======== Data records

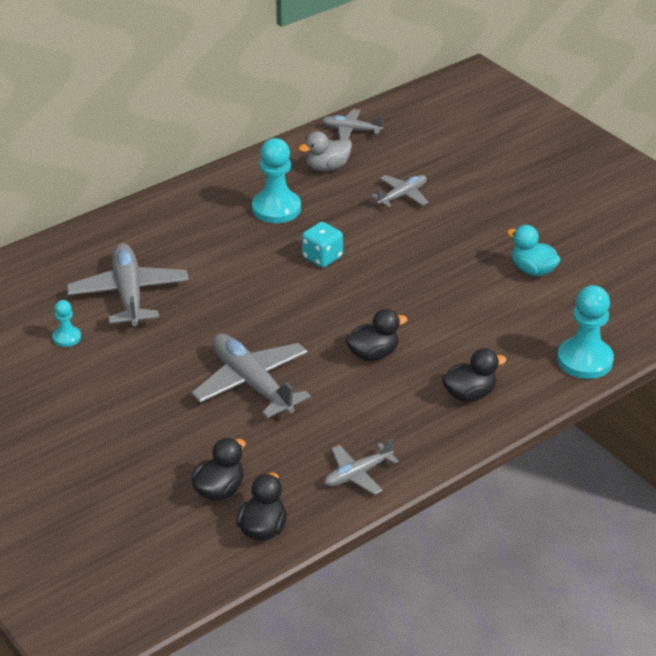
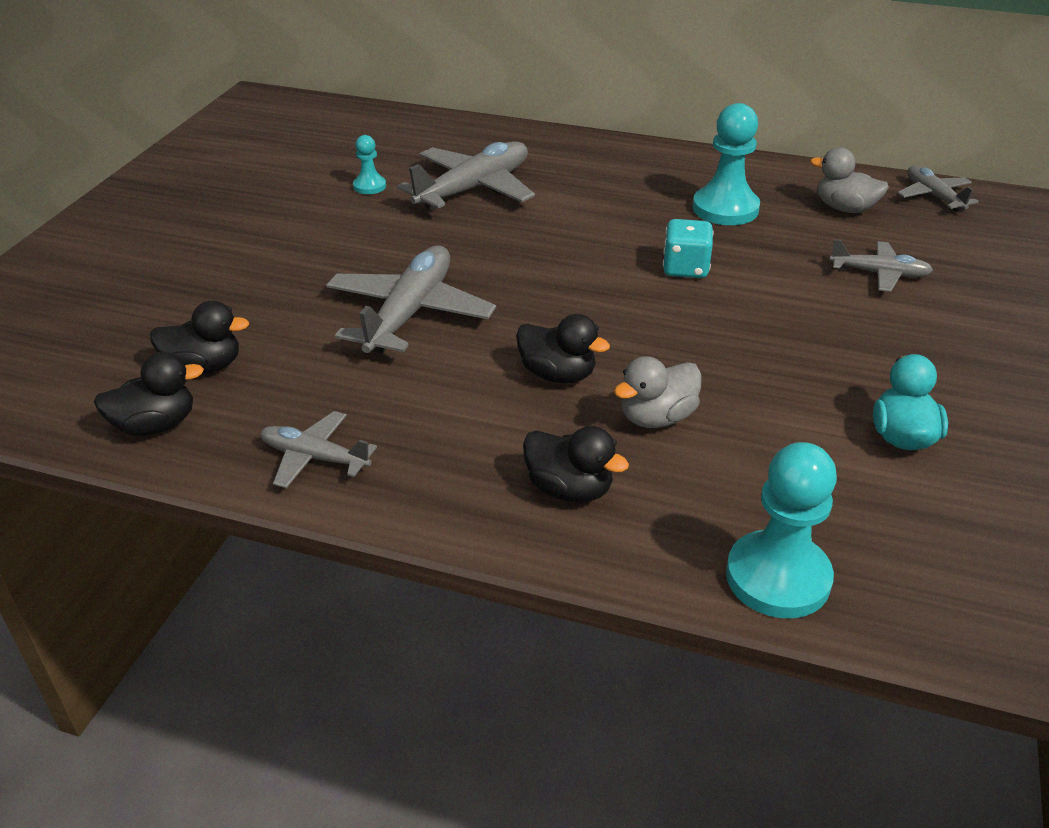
camera: 55 degrees right, 0 degrees up
(444, 338) = (657, 418): none -> grey duck

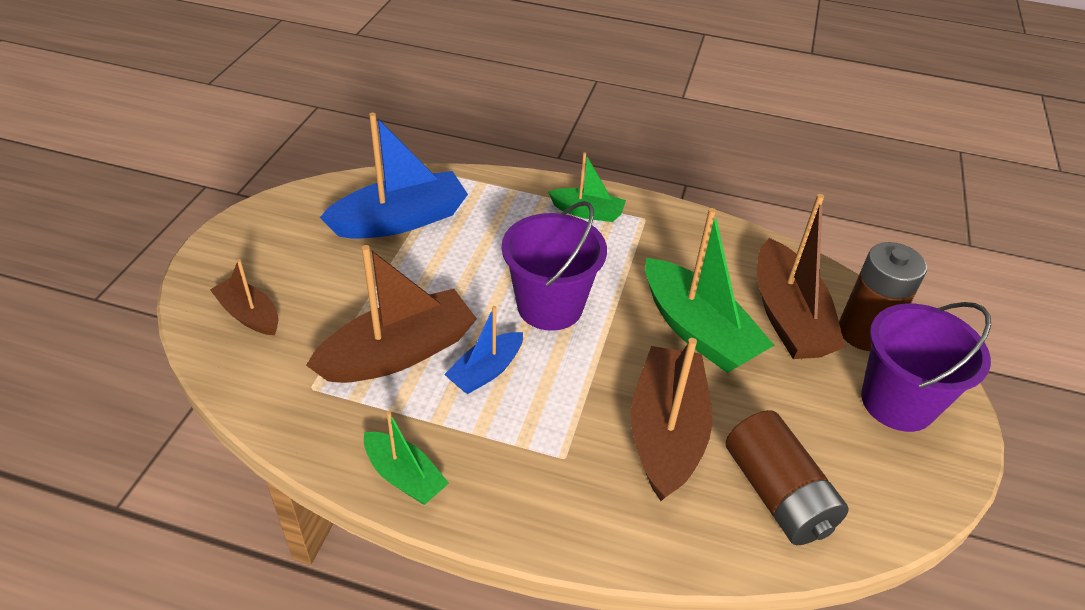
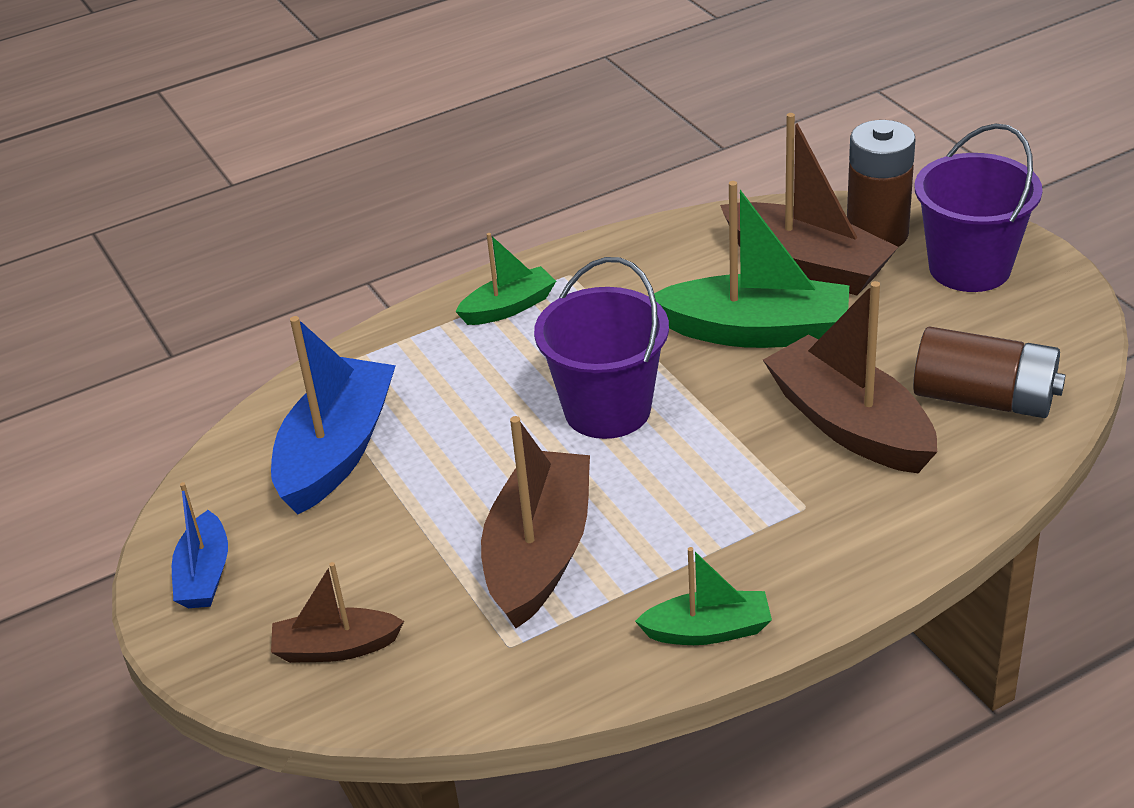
camera: 40 degrees left, 5 degrees down
(486, 371) = (640, 502): blue boat -> blue boat (204, 575)

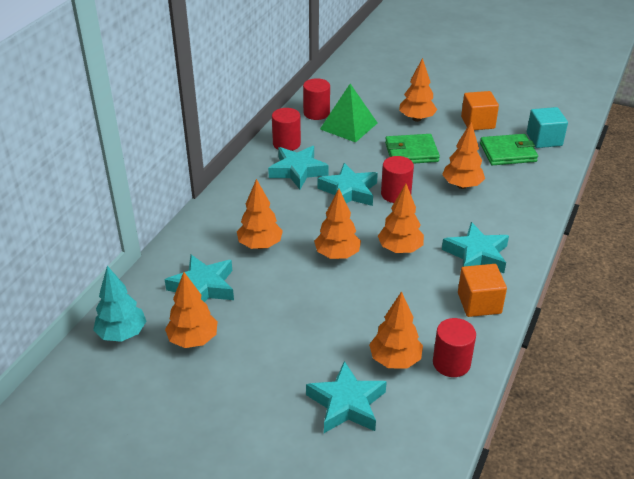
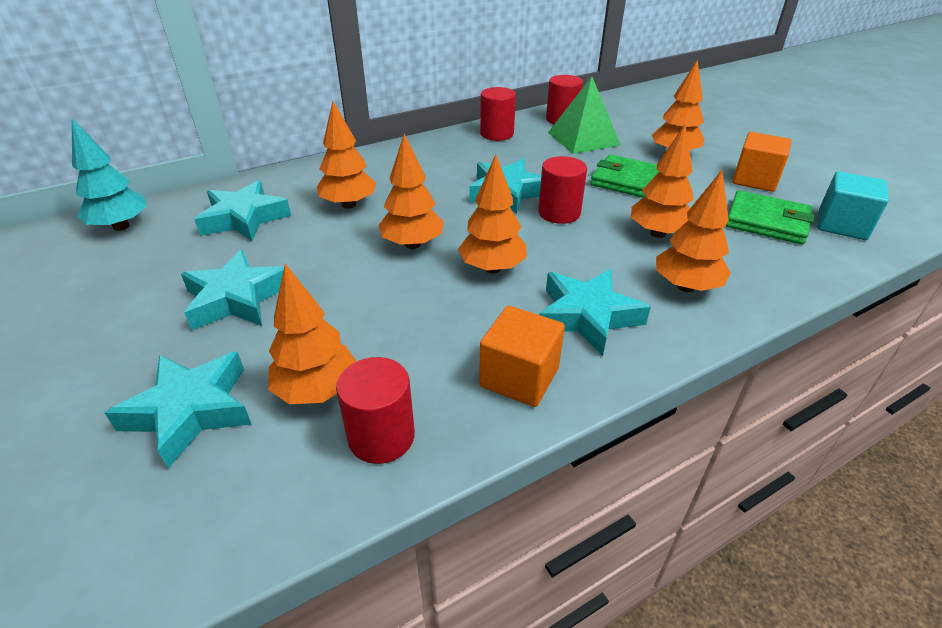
camera: 35 degrees right, 0 degrees up
(193, 340) = (162, 259): orange tree -> orange tree (686, 287)
(298, 171) = (477, 158): turquoise star -> turquoise star (236, 298)

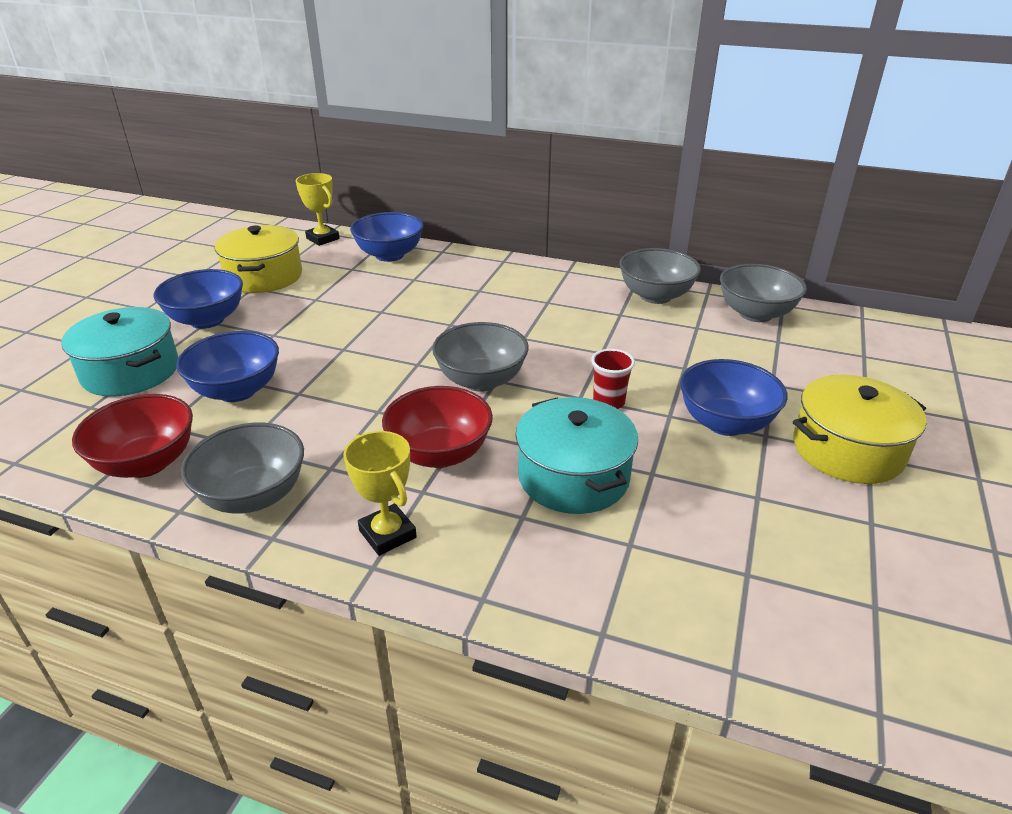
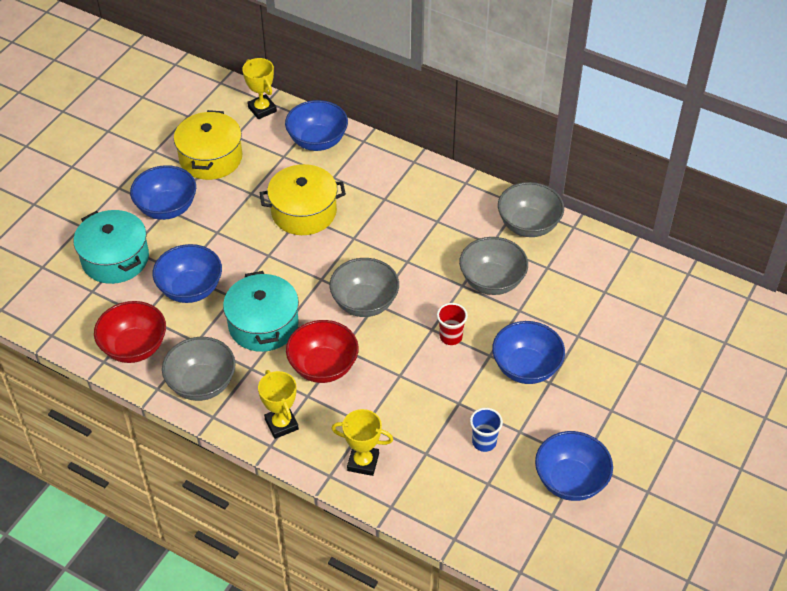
camera: 10 degrees right, 15 degrees up
(533, 570) = (363, 462): none -> yellow trophy
(573, 477) = (406, 398): turquoise pot -> turquoise pot (263, 324)
(712, 517) = (484, 442): none -> blue cup
(755, 314) = (602, 258): grey bowl -> grey bowl (492, 281)
(847, 450) = (599, 403): yellow pot -> yellow pot (304, 212)
(871, 552) = (570, 481): none -> blue bowl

================

* [Exercise aim]
Retyping is limited to the line with "(193, 340) = (162, 259): orange" and the lines after it in the material above; give them exactly and leave out the pictures.

* [Exercise solution]
(193, 340) = (162, 259): orange tree -> orange tree (686, 287)
(298, 171) = (477, 158): turquoise star -> turquoise star (236, 298)

camera: 10 degrees right, 15 degrees up
(533, 570) = (363, 462): none -> yellow trophy
(573, 477) = (406, 398): turquoise pot -> turquoise pot (263, 324)
(712, 517) = (484, 442): none -> blue cup
(755, 314) = (602, 258): grey bowl -> grey bowl (492, 281)
(847, 450) = (599, 403): yellow pot -> yellow pot (304, 212)
(871, 552) = (570, 481): none -> blue bowl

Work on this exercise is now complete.